— What the task requires —
Only one stretch of the data is wanted: the line containing "(316, 138) = (512, 151): turquoise", the line containing "camera: 25 degrees right, 15 degrees up", and every line between them, copied exactly.

— Extracted data entries —
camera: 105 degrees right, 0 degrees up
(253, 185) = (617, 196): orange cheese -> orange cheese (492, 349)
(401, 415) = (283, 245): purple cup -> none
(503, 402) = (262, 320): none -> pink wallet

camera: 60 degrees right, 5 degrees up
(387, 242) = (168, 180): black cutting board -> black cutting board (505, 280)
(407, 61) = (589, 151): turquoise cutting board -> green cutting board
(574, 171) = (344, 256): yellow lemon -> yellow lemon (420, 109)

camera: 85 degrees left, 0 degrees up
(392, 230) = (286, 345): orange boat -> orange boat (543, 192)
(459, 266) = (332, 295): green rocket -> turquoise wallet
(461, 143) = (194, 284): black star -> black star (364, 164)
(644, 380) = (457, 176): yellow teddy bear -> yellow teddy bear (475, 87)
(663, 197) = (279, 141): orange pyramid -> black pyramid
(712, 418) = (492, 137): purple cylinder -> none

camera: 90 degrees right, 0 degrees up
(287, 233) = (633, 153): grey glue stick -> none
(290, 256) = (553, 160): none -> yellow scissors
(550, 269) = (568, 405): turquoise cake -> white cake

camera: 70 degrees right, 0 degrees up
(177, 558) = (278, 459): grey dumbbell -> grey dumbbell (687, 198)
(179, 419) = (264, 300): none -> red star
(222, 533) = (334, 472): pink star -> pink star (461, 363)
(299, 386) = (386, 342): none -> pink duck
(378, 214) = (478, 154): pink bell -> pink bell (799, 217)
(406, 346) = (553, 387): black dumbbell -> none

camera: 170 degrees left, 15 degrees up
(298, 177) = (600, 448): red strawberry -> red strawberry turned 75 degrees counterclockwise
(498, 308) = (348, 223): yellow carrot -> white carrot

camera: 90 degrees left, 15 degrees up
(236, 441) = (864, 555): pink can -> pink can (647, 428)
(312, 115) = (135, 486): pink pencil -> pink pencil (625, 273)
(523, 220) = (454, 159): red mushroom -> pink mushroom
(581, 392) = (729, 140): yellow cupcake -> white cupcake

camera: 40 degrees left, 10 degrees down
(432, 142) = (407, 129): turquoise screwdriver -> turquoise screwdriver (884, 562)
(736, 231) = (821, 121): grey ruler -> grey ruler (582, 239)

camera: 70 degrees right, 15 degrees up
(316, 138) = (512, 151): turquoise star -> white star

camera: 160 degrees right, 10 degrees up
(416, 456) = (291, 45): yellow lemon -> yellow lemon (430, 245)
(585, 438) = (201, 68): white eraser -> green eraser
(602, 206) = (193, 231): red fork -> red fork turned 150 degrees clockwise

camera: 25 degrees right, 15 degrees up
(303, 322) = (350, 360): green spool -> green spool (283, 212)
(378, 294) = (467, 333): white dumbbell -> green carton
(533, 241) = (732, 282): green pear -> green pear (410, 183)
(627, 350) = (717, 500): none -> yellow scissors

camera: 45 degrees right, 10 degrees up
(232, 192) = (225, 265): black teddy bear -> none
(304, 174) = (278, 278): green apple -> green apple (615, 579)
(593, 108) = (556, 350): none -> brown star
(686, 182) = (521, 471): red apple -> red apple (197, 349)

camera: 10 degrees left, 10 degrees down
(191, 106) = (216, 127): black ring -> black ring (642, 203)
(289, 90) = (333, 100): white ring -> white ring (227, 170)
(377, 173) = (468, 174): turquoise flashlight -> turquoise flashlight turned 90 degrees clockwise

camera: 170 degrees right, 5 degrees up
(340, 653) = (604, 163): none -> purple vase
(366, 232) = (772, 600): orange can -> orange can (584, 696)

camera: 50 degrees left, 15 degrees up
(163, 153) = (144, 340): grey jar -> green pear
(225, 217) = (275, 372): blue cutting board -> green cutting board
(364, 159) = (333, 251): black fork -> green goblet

— Result of this exercise —
(316, 138) = (512, 151): turquoise star -> white star

camera: 160 degrees right, 10 degrees up
(416, 456) = (291, 45): yellow lemon -> yellow lemon (430, 245)
(585, 438) = (201, 68): white eraser -> green eraser
(602, 206) = (193, 231): red fork -> red fork turned 150 degrees clockwise

camera: 25 degrees right, 15 degrees up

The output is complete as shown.